◆ DATA SUPPLIED
-*-*-
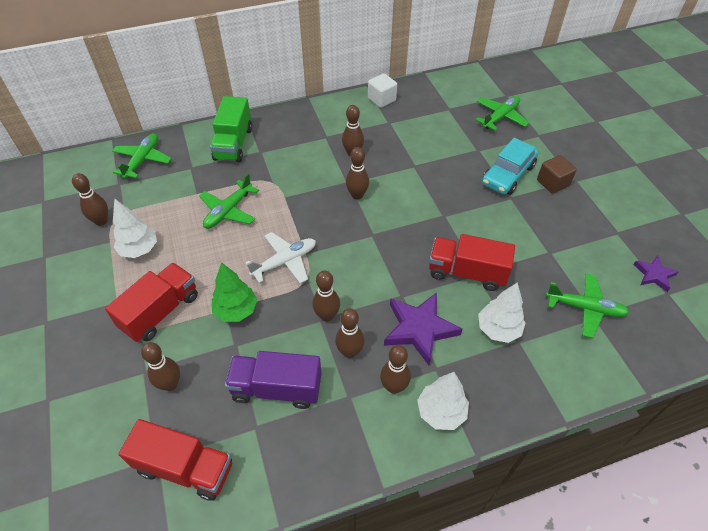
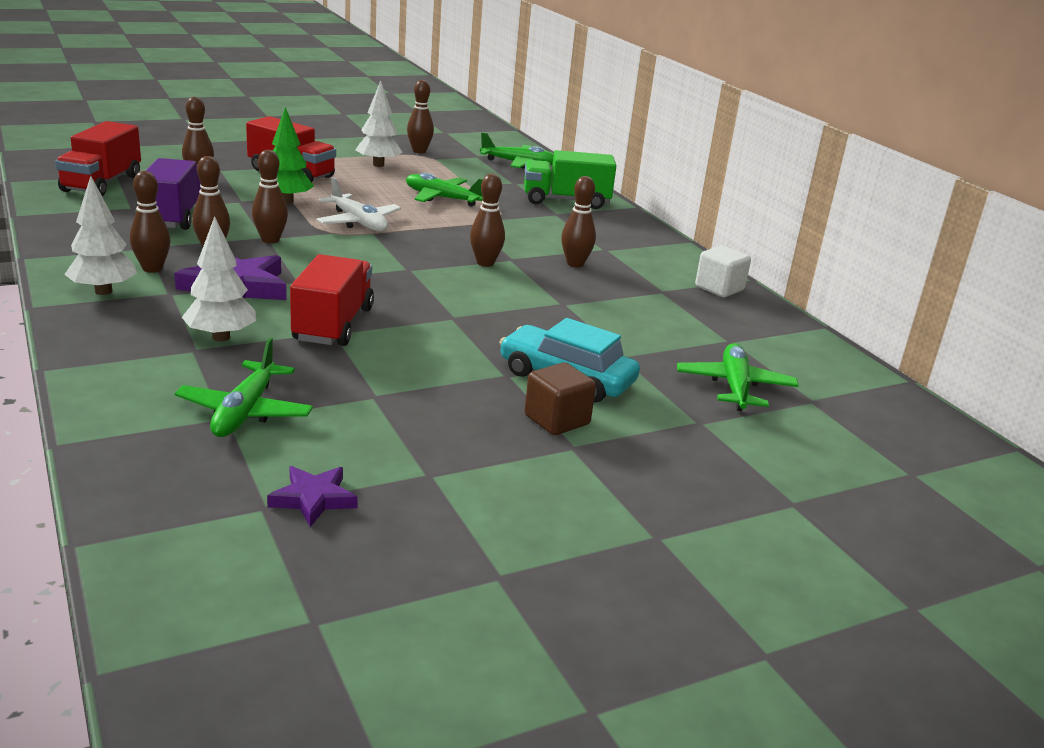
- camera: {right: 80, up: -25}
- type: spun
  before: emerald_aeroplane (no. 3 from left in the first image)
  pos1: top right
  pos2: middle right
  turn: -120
-*-*-
Pull out every line above that holds the word "right".

- camera: {right: 80, up: -25}
  pos1: top right
  pos2: middle right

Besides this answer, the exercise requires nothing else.